### Task item
Retype, word for word, every line from the one holding "camera: 90 degrees right, 0 degrees up" through the one holding "green pear [377,224,419,288]" in the entries below, both included, and only those lines.

### Provided entries
# # # # #
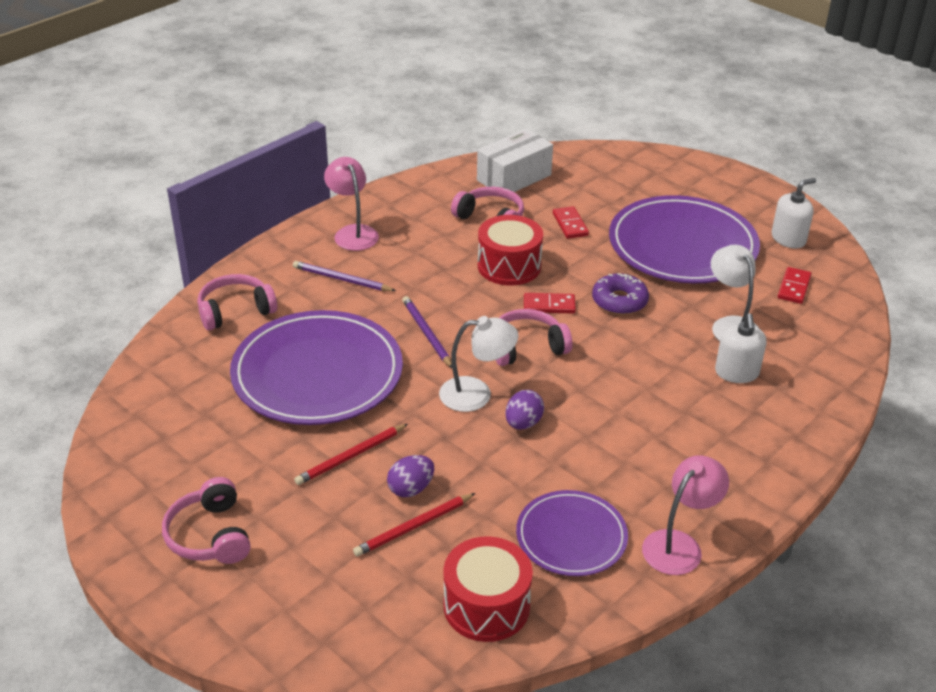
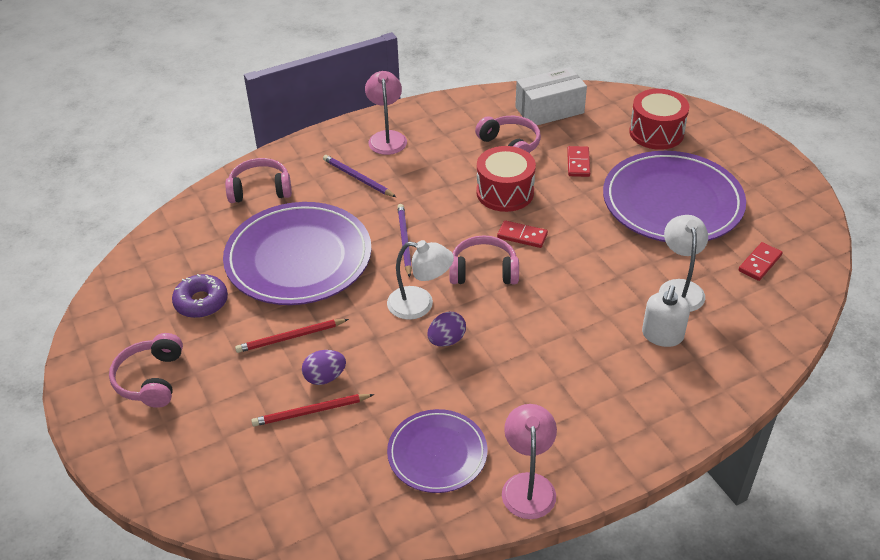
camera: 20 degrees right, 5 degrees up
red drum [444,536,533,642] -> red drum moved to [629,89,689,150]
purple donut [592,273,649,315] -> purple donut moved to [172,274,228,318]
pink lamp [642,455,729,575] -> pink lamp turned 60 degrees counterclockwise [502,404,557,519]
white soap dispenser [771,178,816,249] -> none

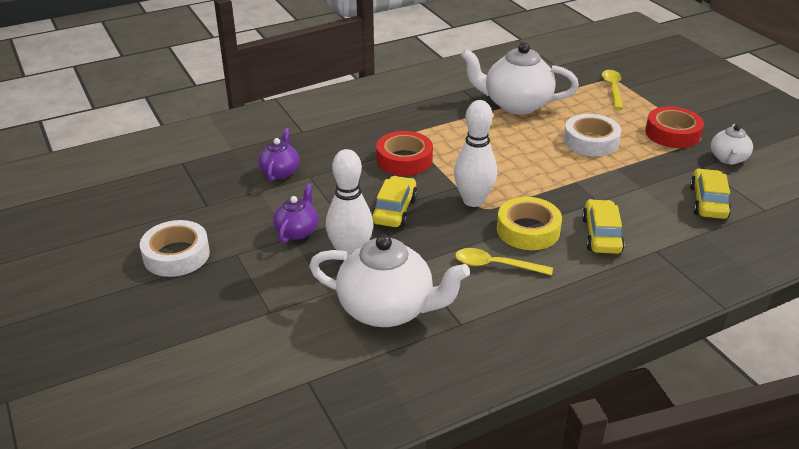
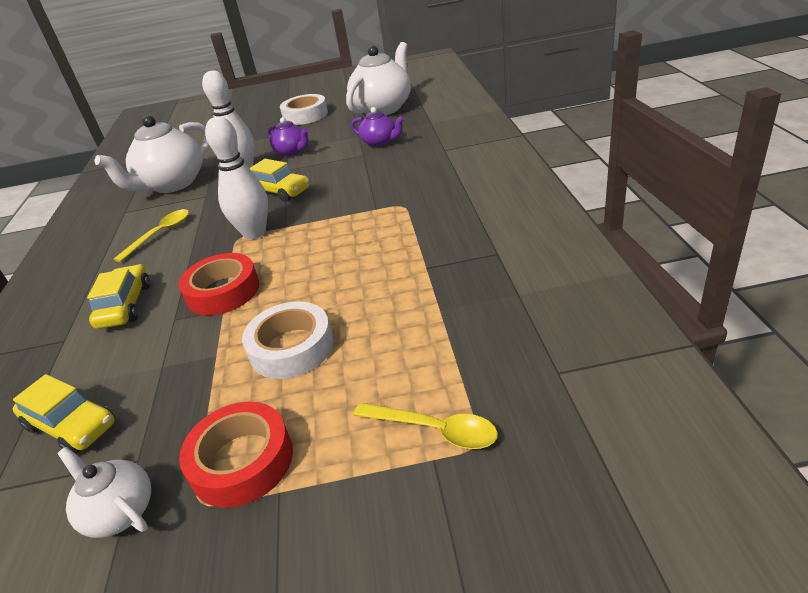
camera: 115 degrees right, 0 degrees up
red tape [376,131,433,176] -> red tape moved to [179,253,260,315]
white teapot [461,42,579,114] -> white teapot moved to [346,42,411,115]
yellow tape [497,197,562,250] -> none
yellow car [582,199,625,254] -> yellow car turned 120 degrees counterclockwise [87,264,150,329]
# # # # #
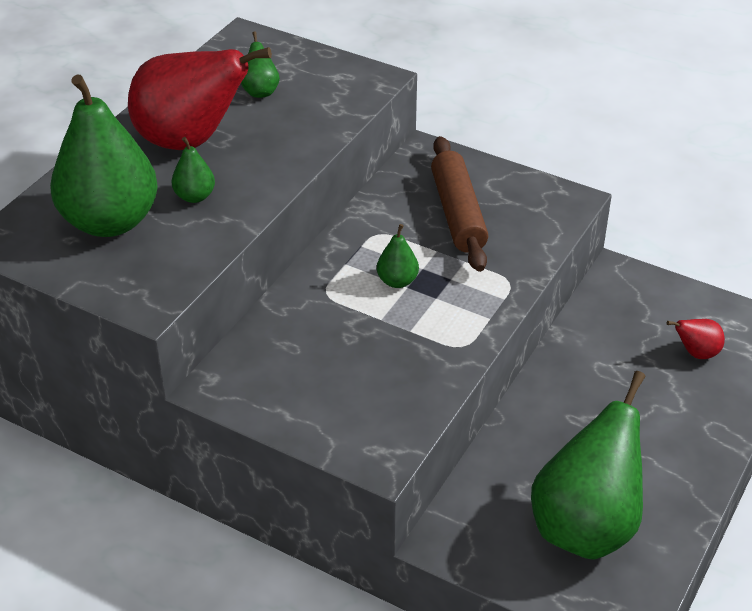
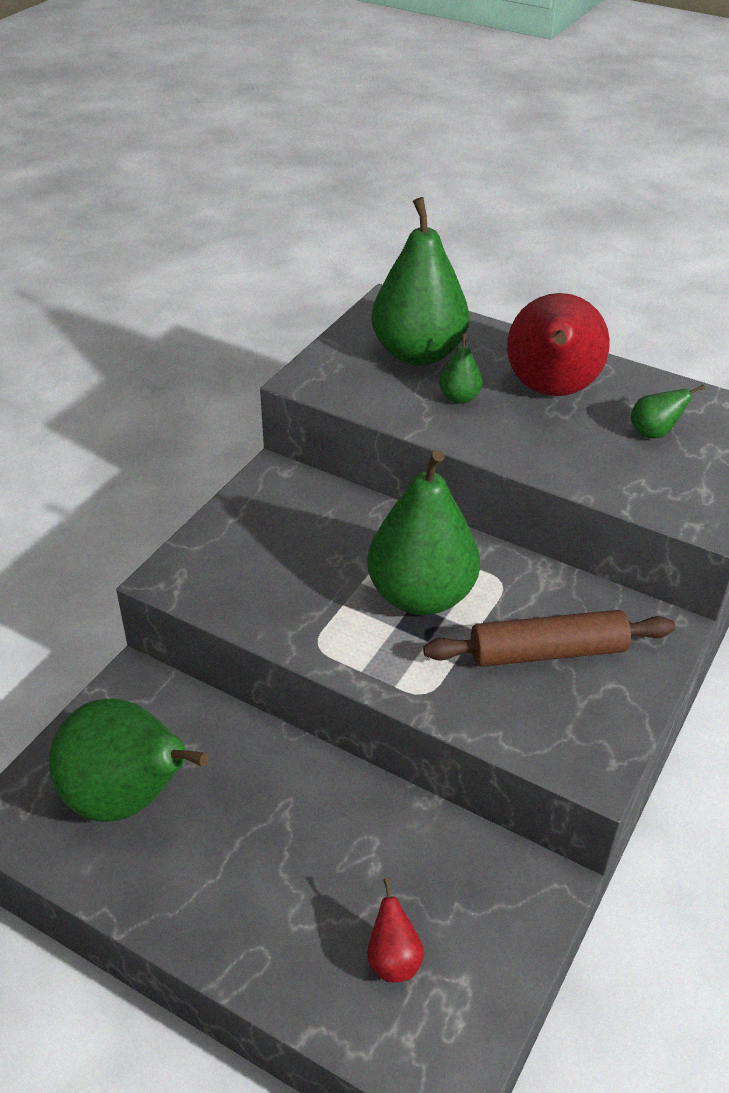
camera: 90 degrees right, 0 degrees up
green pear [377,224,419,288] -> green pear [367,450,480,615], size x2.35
# # # # #
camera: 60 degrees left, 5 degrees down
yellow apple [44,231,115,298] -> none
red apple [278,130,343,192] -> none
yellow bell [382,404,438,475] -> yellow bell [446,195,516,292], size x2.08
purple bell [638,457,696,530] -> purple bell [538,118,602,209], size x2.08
# # # # #
### Exercise solution
camera: 90 degrees right, 0 degrees up
green pear [377,224,419,288] -> green pear [367,450,480,615], size x2.35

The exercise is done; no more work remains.